§ **Task requirements**
I need every line of the material below that includes the string "white".

§ **Raw data**

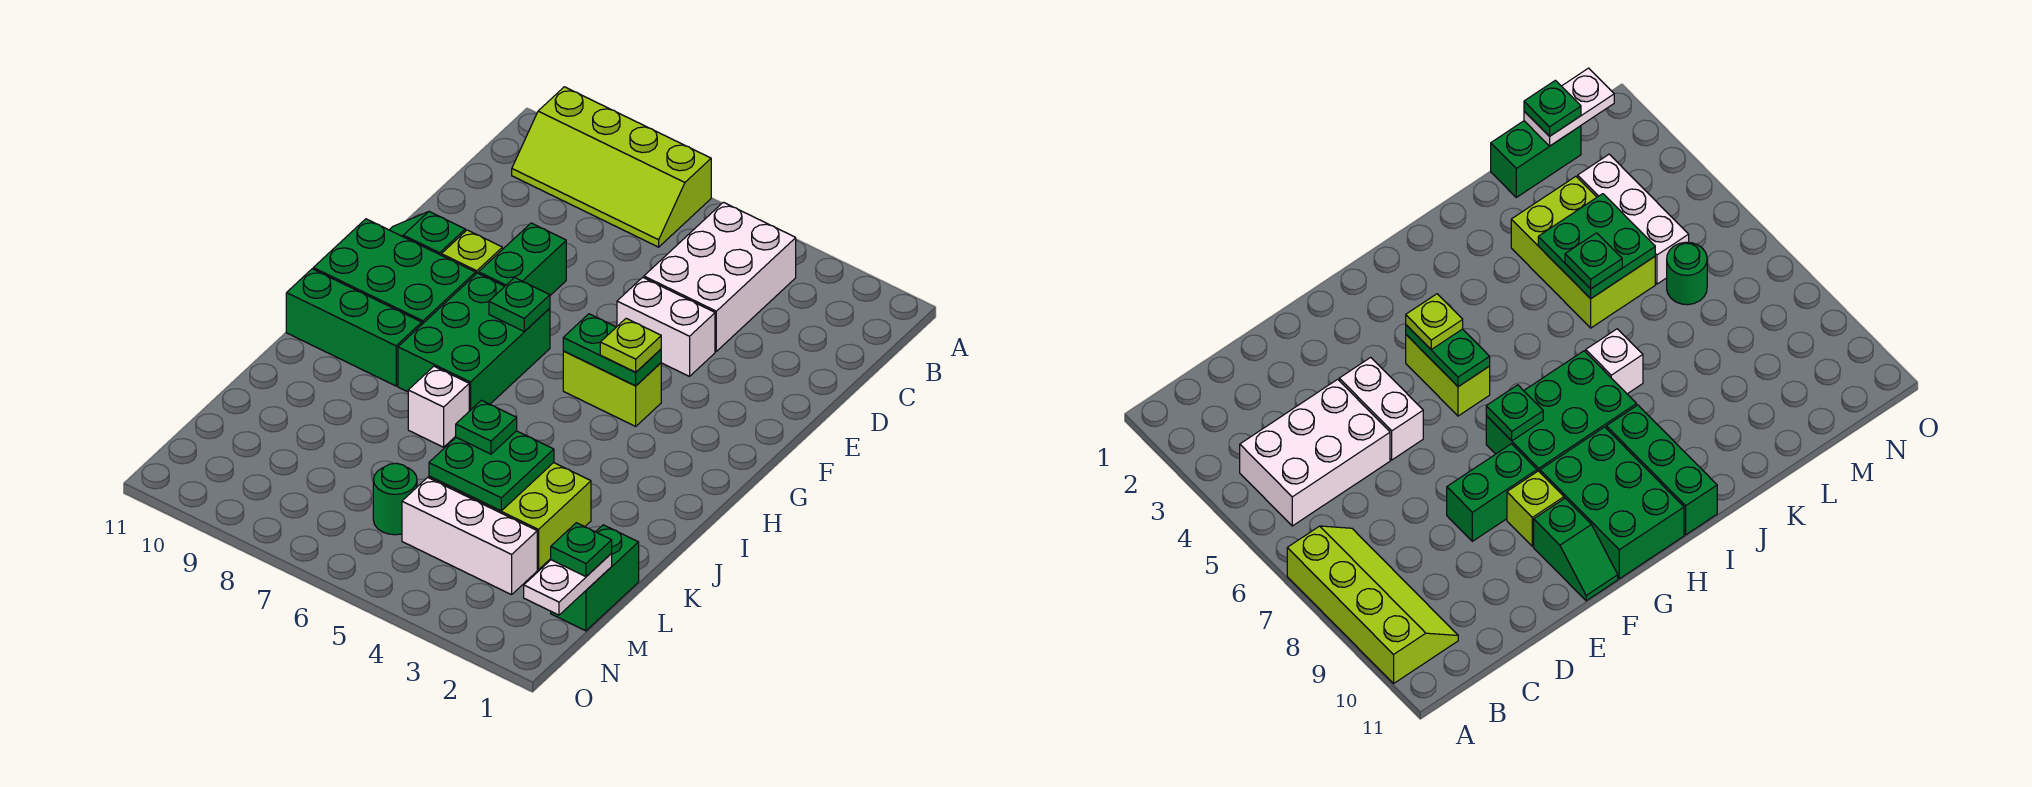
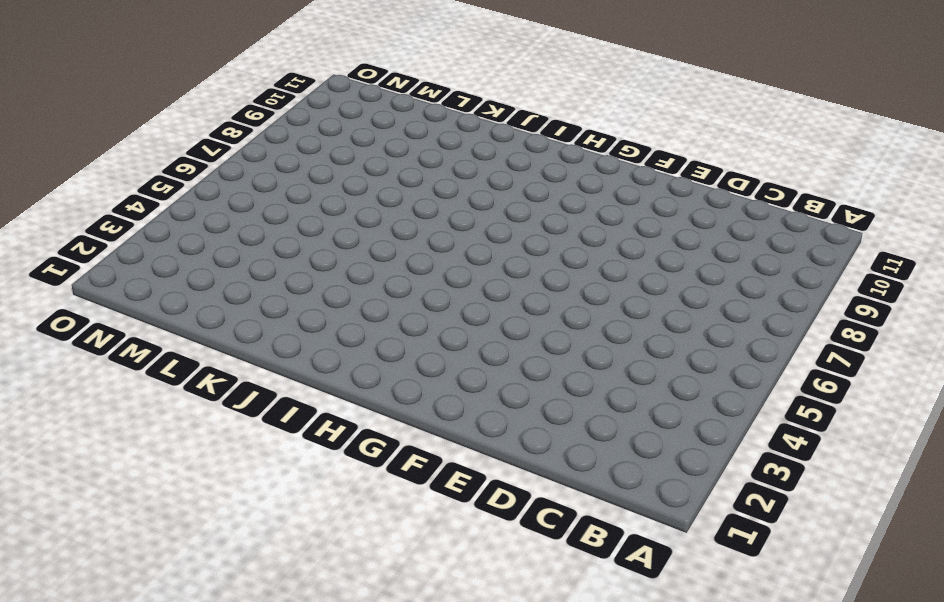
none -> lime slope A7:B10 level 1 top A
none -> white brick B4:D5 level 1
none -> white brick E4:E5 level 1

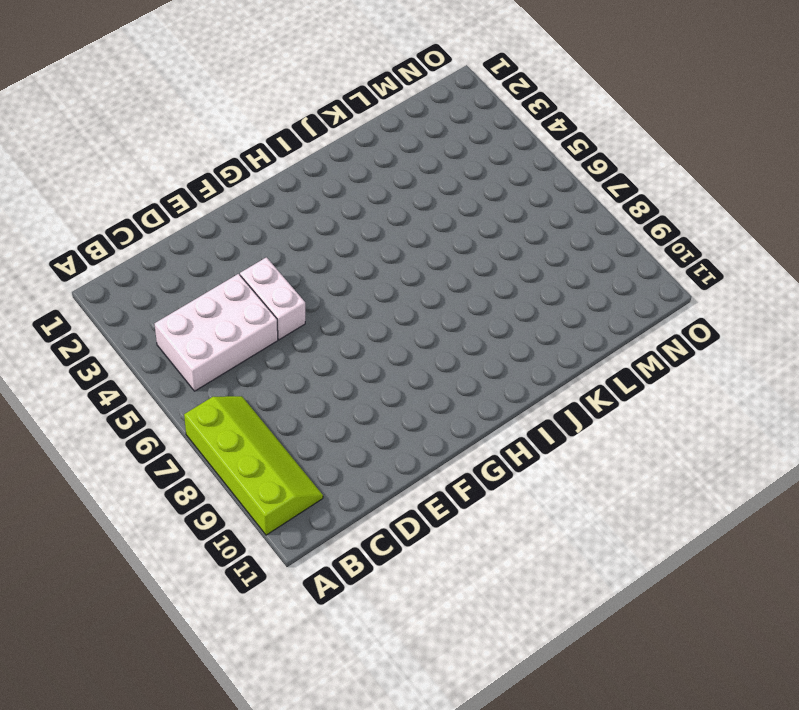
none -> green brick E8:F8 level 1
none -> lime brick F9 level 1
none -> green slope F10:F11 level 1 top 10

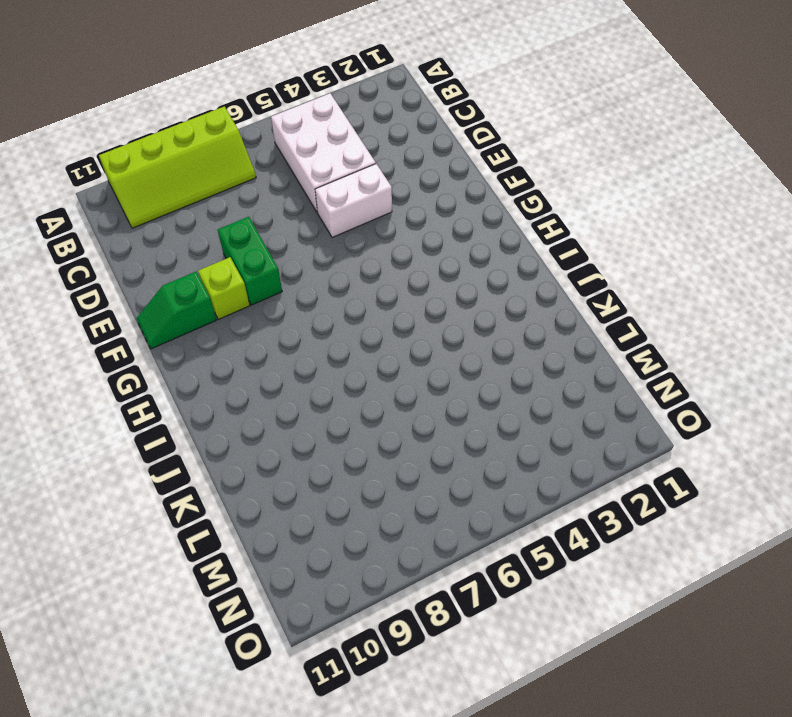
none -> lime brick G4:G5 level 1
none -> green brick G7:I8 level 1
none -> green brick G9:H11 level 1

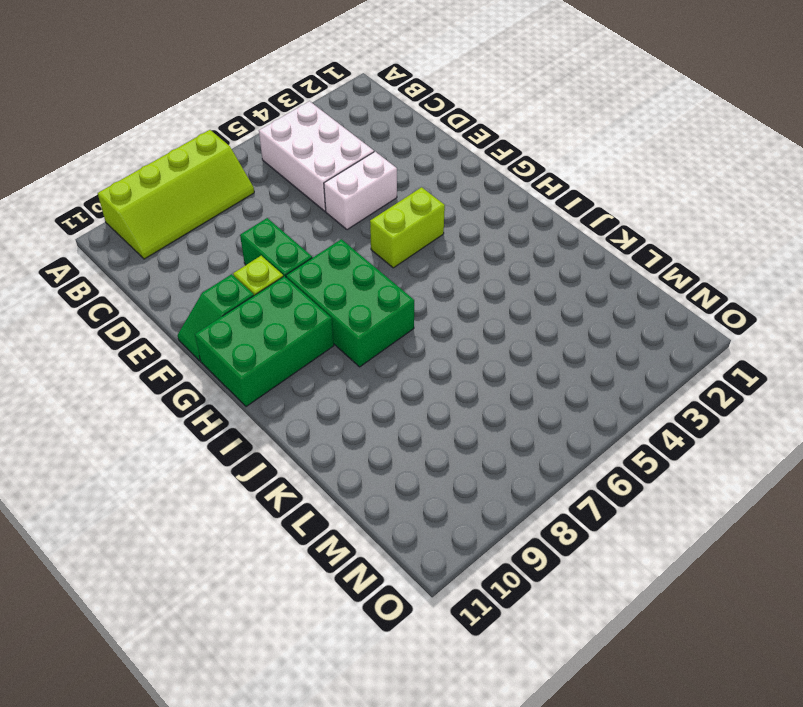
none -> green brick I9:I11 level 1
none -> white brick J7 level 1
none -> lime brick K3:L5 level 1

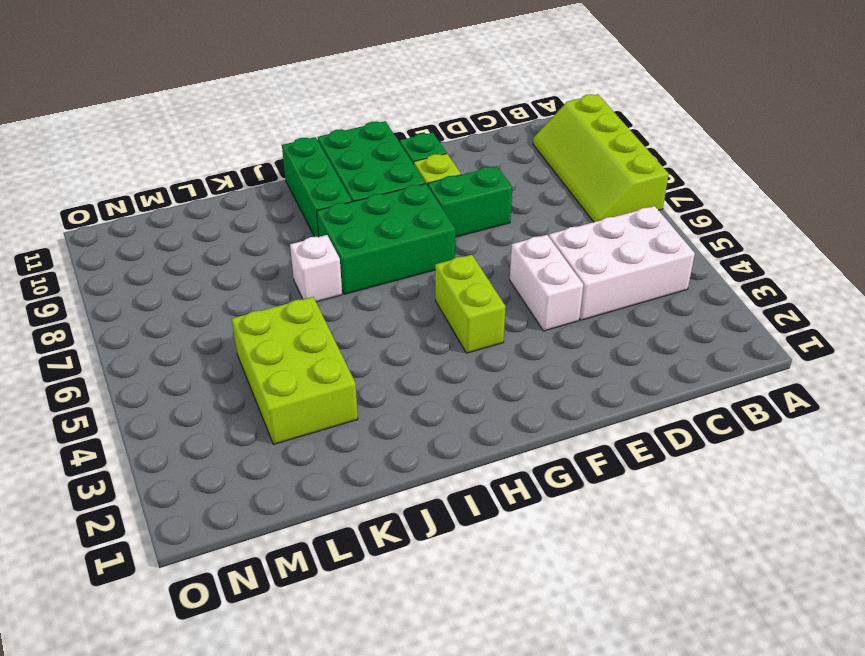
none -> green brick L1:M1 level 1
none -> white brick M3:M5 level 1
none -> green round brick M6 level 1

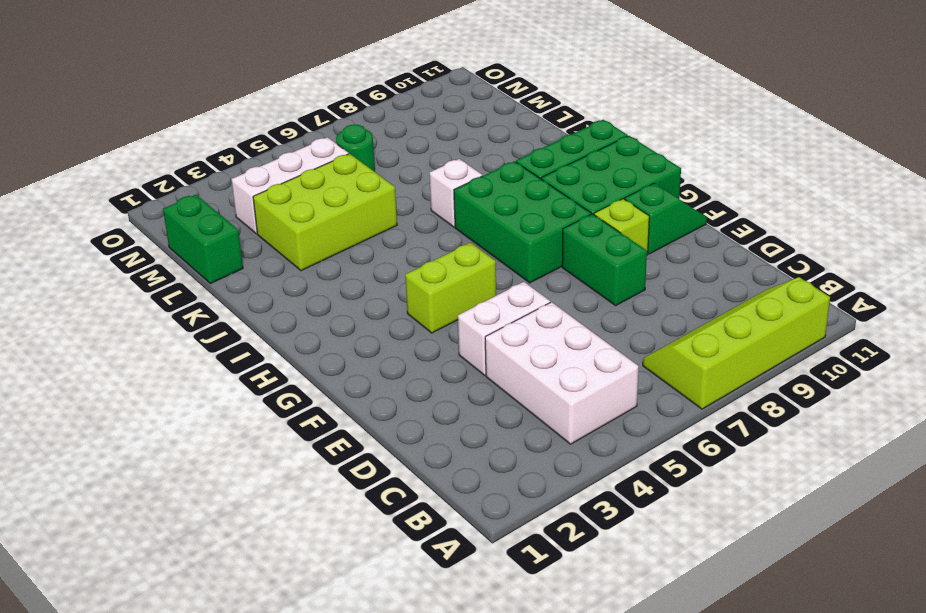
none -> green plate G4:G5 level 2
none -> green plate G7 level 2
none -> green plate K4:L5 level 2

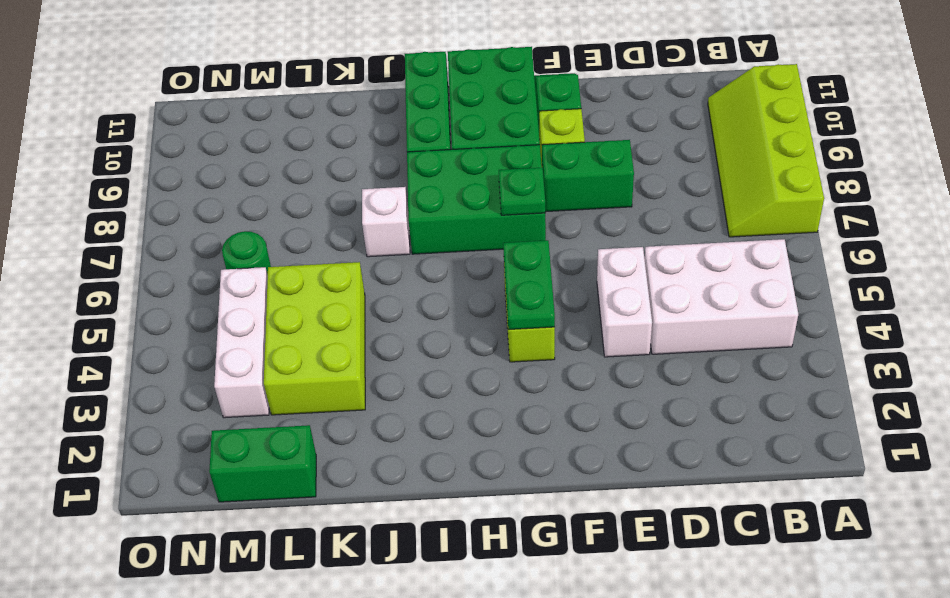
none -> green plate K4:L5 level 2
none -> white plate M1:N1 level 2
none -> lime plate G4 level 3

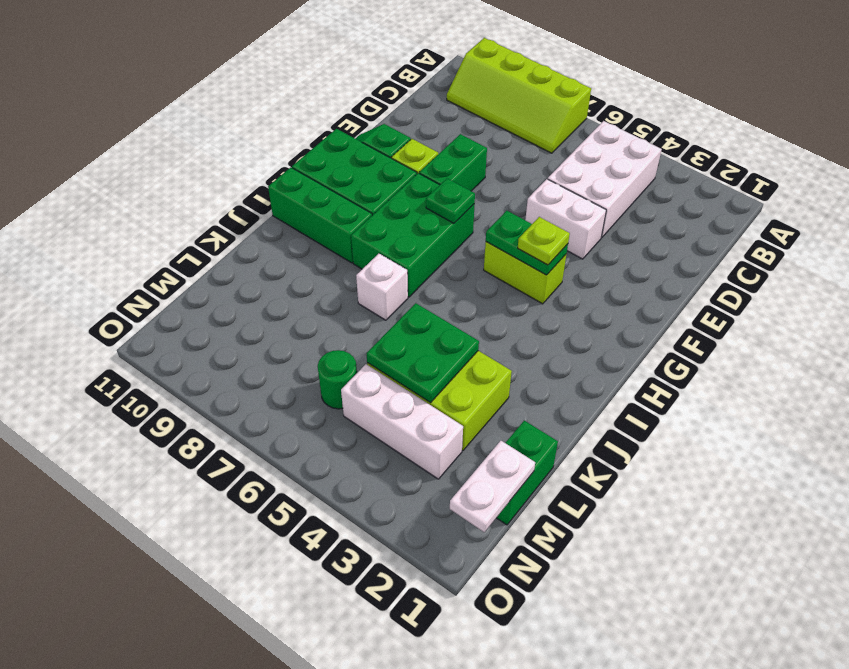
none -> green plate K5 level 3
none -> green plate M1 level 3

§ **Answer space**
none -> white brick B4:D5 level 1
none -> white brick E4:E5 level 1
none -> white brick J7 level 1
none -> white brick M3:M5 level 1
none -> white plate M1:N1 level 2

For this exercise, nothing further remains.